## Extracted records

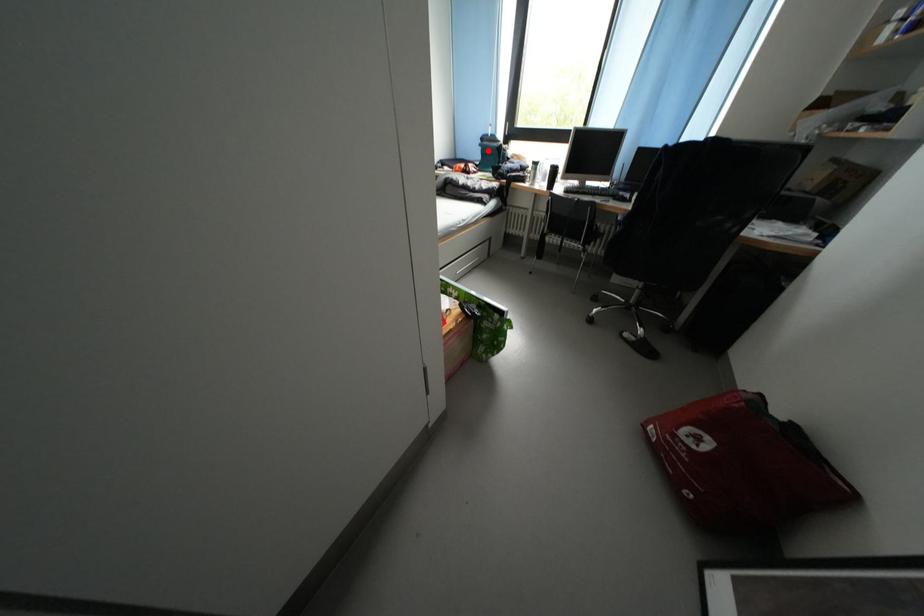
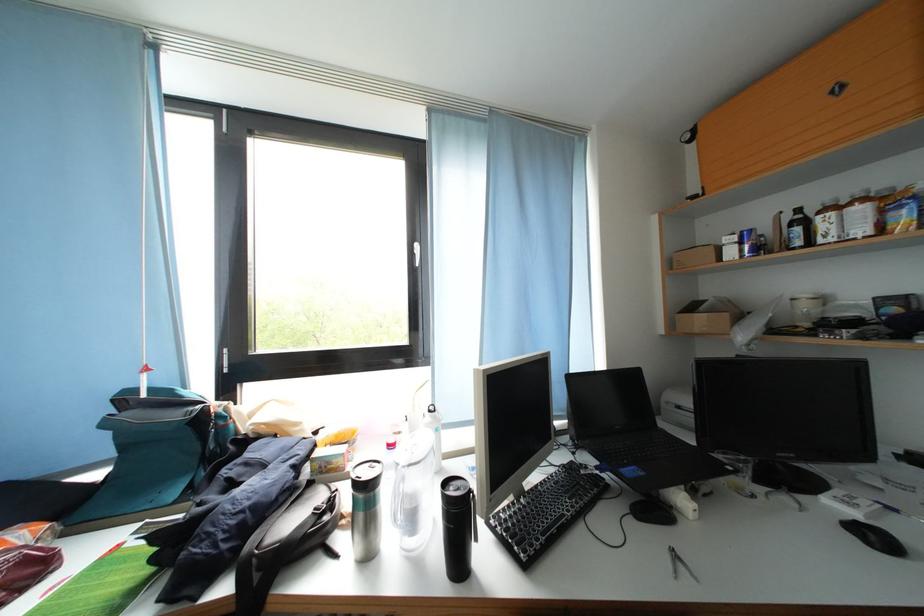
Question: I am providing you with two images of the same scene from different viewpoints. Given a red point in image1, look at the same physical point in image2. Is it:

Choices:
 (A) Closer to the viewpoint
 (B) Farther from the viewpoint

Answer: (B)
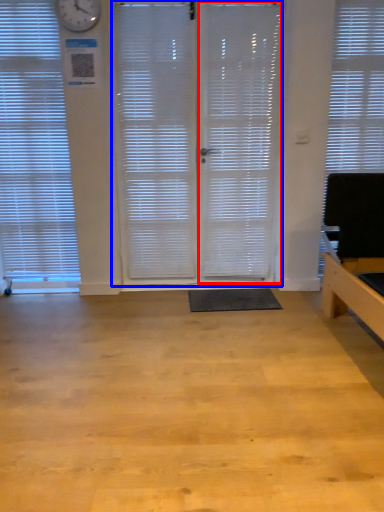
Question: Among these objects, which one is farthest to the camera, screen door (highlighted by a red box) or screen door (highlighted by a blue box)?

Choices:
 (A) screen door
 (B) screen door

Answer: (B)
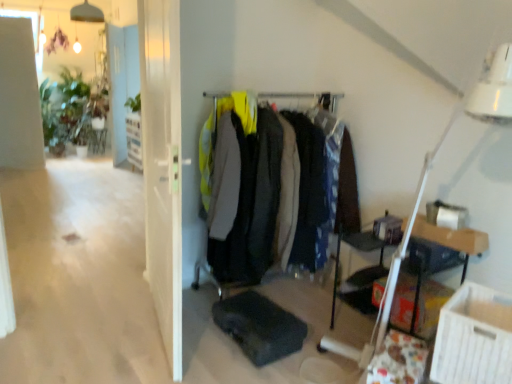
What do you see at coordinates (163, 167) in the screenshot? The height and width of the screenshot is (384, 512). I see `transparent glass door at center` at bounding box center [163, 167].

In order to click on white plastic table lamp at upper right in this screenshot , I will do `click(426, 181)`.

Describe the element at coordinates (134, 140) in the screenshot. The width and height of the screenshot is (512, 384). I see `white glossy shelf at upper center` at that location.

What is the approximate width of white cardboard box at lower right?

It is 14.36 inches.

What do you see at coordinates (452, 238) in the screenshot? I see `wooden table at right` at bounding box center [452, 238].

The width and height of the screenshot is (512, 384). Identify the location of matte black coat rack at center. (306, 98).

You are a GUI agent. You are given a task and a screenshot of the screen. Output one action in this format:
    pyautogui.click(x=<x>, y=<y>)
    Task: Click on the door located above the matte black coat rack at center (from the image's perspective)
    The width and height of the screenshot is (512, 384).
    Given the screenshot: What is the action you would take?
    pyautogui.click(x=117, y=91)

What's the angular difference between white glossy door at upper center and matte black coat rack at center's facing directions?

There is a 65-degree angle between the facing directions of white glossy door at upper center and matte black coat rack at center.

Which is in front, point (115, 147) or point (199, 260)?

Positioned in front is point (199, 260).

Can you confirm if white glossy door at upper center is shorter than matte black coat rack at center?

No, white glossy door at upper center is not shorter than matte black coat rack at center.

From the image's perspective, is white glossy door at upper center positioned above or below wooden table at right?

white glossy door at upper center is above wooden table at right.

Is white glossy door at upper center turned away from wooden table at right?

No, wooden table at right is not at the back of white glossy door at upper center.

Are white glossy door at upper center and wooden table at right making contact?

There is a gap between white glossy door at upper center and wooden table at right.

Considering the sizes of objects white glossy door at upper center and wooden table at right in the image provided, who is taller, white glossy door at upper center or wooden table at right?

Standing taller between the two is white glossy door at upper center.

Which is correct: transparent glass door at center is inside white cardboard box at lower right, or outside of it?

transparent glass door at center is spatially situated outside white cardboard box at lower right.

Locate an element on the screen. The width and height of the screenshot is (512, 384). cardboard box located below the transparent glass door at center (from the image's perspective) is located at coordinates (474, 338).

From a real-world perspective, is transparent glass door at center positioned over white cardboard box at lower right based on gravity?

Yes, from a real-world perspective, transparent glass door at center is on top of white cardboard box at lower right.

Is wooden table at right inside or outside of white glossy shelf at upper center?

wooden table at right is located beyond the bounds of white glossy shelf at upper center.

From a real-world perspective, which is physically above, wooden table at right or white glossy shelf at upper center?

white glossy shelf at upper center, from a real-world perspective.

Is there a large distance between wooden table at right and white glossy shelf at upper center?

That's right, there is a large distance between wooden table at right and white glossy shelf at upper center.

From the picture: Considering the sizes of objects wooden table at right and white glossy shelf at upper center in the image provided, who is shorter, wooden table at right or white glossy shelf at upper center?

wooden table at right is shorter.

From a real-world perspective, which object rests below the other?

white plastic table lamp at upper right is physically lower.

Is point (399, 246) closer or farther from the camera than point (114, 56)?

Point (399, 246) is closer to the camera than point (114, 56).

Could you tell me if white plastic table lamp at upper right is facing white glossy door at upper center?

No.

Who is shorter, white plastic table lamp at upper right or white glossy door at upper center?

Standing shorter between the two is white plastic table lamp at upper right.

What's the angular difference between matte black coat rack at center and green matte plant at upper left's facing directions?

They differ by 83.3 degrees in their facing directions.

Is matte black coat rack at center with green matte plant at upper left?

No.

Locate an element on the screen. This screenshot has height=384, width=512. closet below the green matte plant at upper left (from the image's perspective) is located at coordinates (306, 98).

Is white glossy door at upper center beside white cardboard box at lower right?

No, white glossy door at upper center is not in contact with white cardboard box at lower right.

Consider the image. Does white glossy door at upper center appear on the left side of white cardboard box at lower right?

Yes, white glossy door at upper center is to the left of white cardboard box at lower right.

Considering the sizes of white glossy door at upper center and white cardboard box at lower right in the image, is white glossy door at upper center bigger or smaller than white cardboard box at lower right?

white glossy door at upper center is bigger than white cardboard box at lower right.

## Assignment
Please write out, without changes, the part of the material that begins with the line containing "In order to" and ends with the line containing "What's the angular difference between white", including both of those lines.

## Result of the exercise
In order to click on white plastic table lamp at upper right in this screenshot , I will do `click(426, 181)`.

Describe the element at coordinates (134, 140) in the screenshot. The width and height of the screenshot is (512, 384). I see `white glossy shelf at upper center` at that location.

What is the approximate width of white cardboard box at lower right?

It is 14.36 inches.

What do you see at coordinates (452, 238) in the screenshot? I see `wooden table at right` at bounding box center [452, 238].

The width and height of the screenshot is (512, 384). Identify the location of matte black coat rack at center. (306, 98).

You are a GUI agent. You are given a task and a screenshot of the screen. Output one action in this format:
    pyautogui.click(x=<x>, y=<y>)
    Task: Click on the door located above the matte black coat rack at center (from the image's perspective)
    The width and height of the screenshot is (512, 384).
    Given the screenshot: What is the action you would take?
    pyautogui.click(x=117, y=91)

What's the angular difference between white glossy door at upper center and matte black coat rack at center's facing directions?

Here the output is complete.